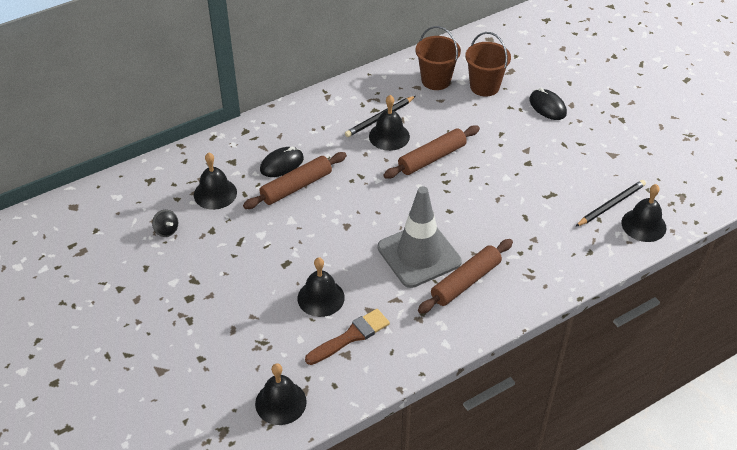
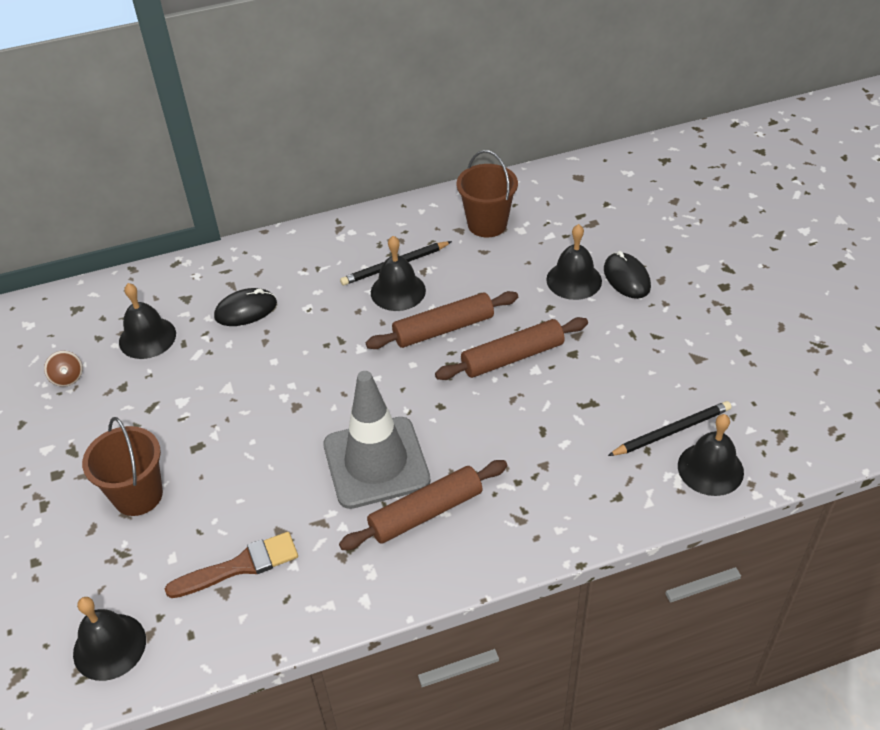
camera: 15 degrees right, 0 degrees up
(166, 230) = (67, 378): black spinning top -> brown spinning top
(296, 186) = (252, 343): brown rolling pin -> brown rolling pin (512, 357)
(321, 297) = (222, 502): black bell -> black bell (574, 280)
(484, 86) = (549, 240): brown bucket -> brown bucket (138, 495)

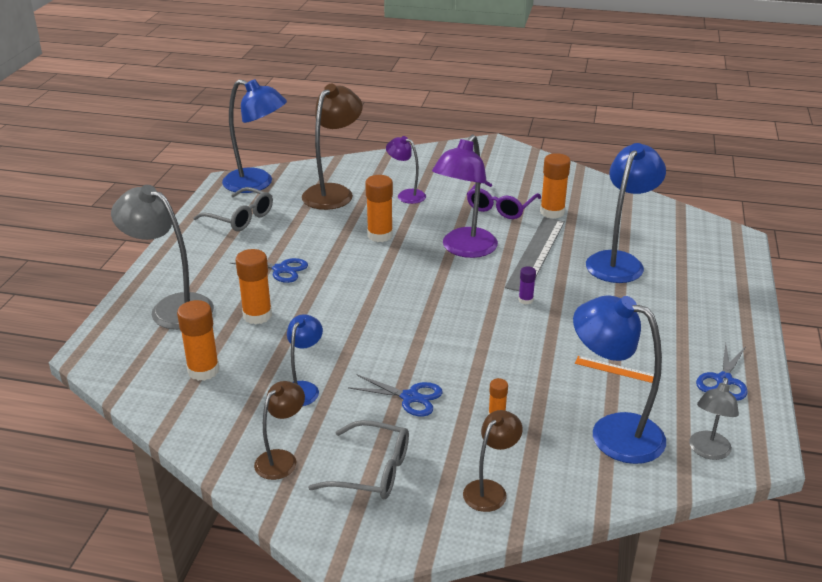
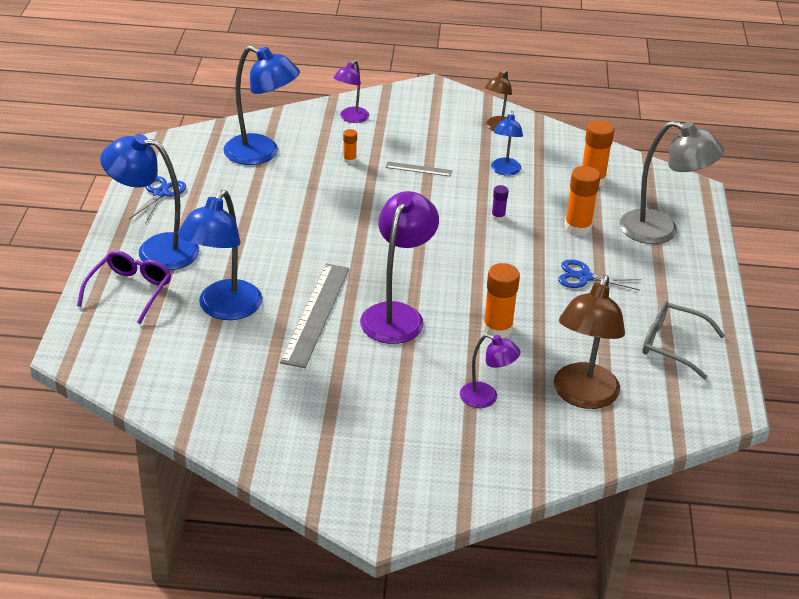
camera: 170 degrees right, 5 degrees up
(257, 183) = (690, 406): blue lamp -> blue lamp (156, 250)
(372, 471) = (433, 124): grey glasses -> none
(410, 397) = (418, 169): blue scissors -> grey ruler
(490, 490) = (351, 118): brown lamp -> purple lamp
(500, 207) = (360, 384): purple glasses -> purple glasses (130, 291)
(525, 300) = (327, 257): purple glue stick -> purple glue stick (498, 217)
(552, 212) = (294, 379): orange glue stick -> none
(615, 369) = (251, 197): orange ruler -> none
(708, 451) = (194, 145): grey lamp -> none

########

- [Task instructions]: Collect the lines of the records that include the string "grey".

- [Reply]:
(372, 471) = (433, 124): grey glasses -> none
(410, 397) = (418, 169): blue scissors -> grey ruler
(708, 451) = (194, 145): grey lamp -> none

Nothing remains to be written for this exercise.